Retype every record exactly. Leave the pictures out.

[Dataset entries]
- Opening Delimiter -

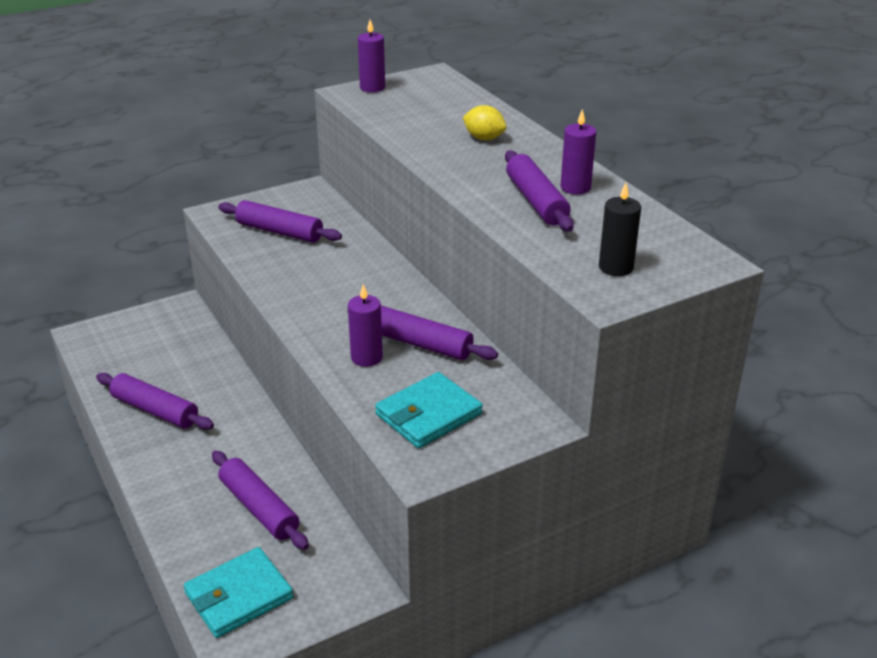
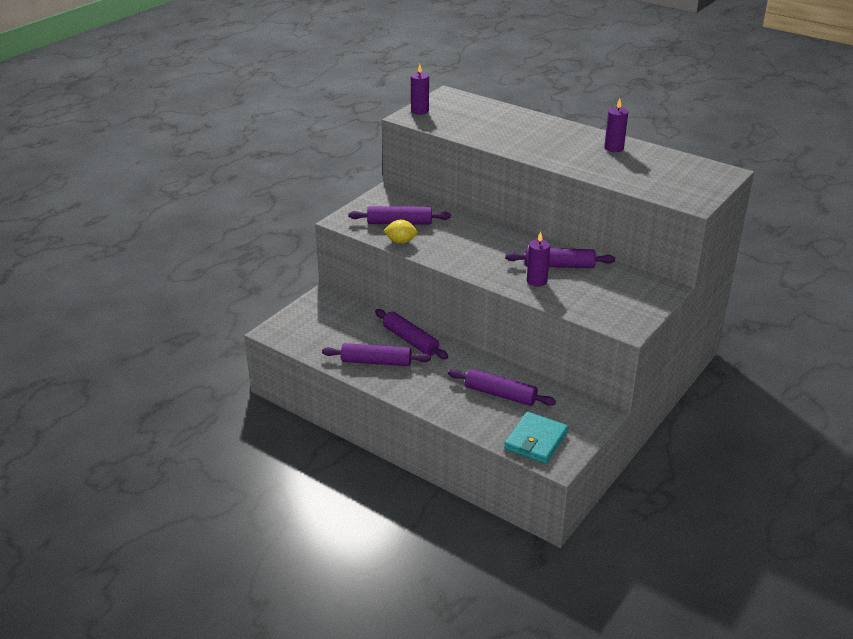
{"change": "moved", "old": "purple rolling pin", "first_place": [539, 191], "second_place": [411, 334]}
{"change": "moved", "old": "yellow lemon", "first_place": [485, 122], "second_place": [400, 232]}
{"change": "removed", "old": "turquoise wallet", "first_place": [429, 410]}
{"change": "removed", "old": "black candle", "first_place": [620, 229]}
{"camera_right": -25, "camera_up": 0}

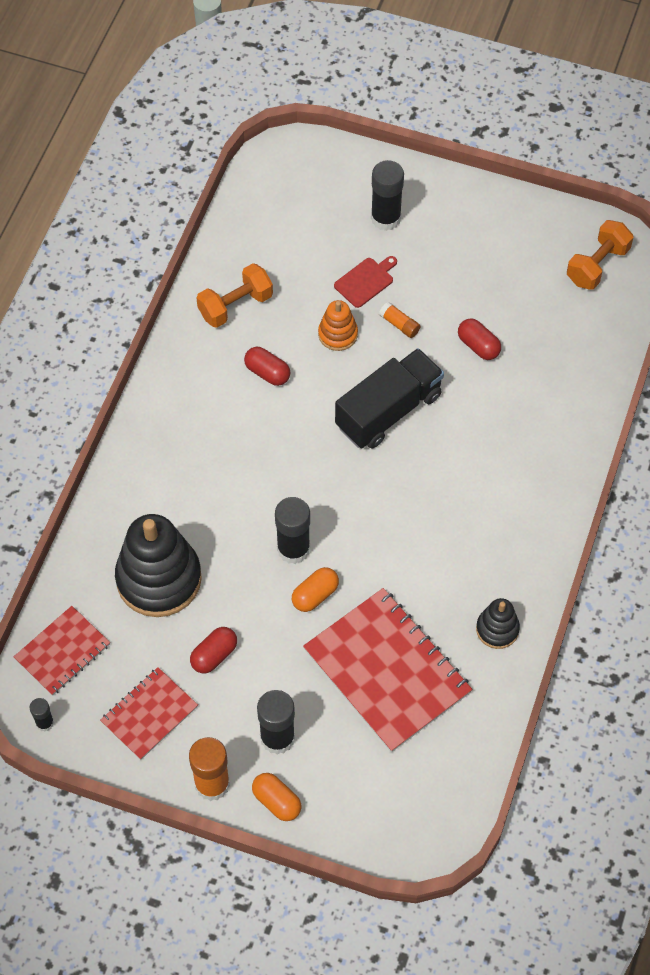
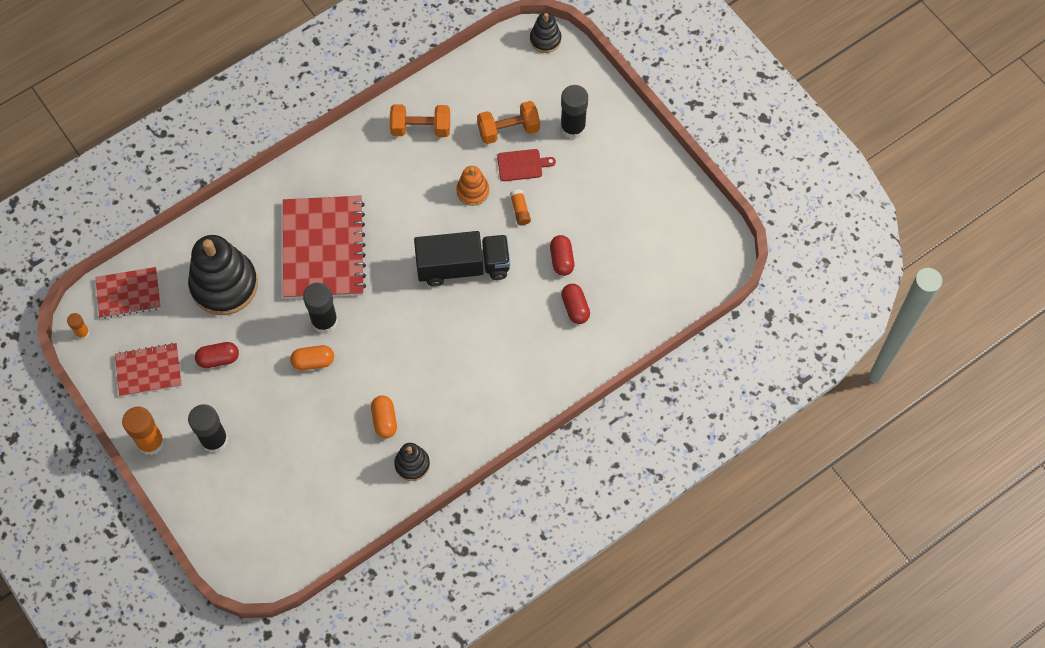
{"change": "recoloured", "old": "black glue stick", "new": "orange glue stick", "first_place": [42, 715], "second_place": [78, 326]}
{"change": "moved", "old": "red notebook", "first_place": [387, 670], "second_place": [324, 247]}
{"change": "moved", "old": "orange capsule", "first_place": [276, 797], "second_place": [384, 416]}
{"change": "moved", "old": "orange dumbbell", "first_place": [600, 255], "second_place": [508, 122]}
{"change": "added", "new": "black stacking toy", "second_place": [545, 32]}
{"change": "moved", "old": "red capsule", "first_place": [267, 366], "second_place": [575, 304]}
{"camera_right": 35, "camera_up": 5}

- Closing Delimiter -

**Answer box:**
{"change": "moved", "old": "purple rolling pin", "first_place": [539, 191], "second_place": [411, 334]}
{"change": "moved", "old": "yellow lemon", "first_place": [485, 122], "second_place": [400, 232]}
{"change": "removed", "old": "turquoise wallet", "first_place": [429, 410]}
{"change": "removed", "old": "black candle", "first_place": [620, 229]}
{"camera_right": -25, "camera_up": 0}

{"change": "recoloured", "old": "black glue stick", "new": "orange glue stick", "first_place": [42, 715], "second_place": [78, 326]}
{"change": "moved", "old": "red notebook", "first_place": [387, 670], "second_place": [324, 247]}
{"change": "moved", "old": "orange capsule", "first_place": [276, 797], "second_place": [384, 416]}
{"change": "moved", "old": "orange dumbbell", "first_place": [600, 255], "second_place": [508, 122]}
{"change": "added", "new": "black stacking toy", "second_place": [545, 32]}
{"change": "moved", "old": "red capsule", "first_place": [267, 366], "second_place": [575, 304]}
{"camera_right": 35, "camera_up": 5}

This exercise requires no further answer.